→ Goal of the exercise:
In your copy, include every line of the records exactly and no picture at all.

##### Data for this task

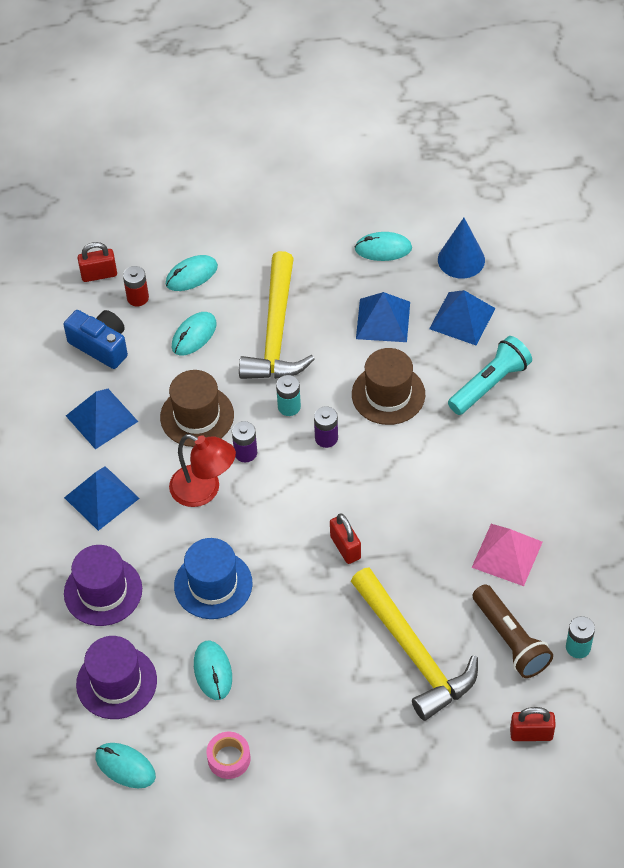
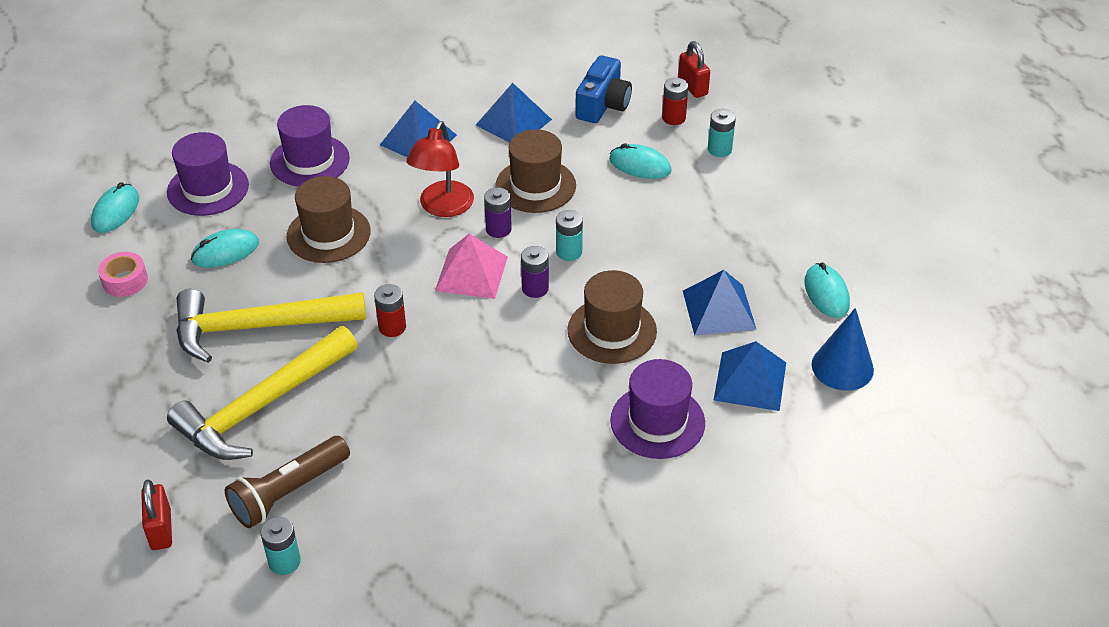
camera: 75 degrees right, 10 degrees down
turquoise mouse [166,255,218,291] -> turquoise battery [708,109,736,157]
blue hat [174,538,253,619] -> brown hat [287,176,371,263]
yellow hammer [239,251,315,379] -> yellow hammer moved to [177,289,366,363]
red padlock [330,513,361,564] -> red battery [374,284,406,337]
turquoise flashlight [448,336,532,415] -> purple hat [610,359,705,459]
pink pyramid [471,524,543,586] -> pink pyramid moved to [435,234,508,299]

##########

→ Reply:
camera: 75 degrees right, 10 degrees down
turquoise mouse [166,255,218,291] -> turquoise battery [708,109,736,157]
blue hat [174,538,253,619] -> brown hat [287,176,371,263]
yellow hammer [239,251,315,379] -> yellow hammer moved to [177,289,366,363]
red padlock [330,513,361,564] -> red battery [374,284,406,337]
turquoise flashlight [448,336,532,415] -> purple hat [610,359,705,459]
pink pyramid [471,524,543,586] -> pink pyramid moved to [435,234,508,299]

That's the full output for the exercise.